Exercise: The answer must be the full listing, retyped exactly.

Exercise data:
- - - -

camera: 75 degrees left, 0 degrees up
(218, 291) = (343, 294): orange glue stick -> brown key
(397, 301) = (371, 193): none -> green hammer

- - - -

Result:
camera: 75 degrees left, 0 degrees up
(218, 291) = (343, 294): orange glue stick -> brown key
(397, 301) = (371, 193): none -> green hammer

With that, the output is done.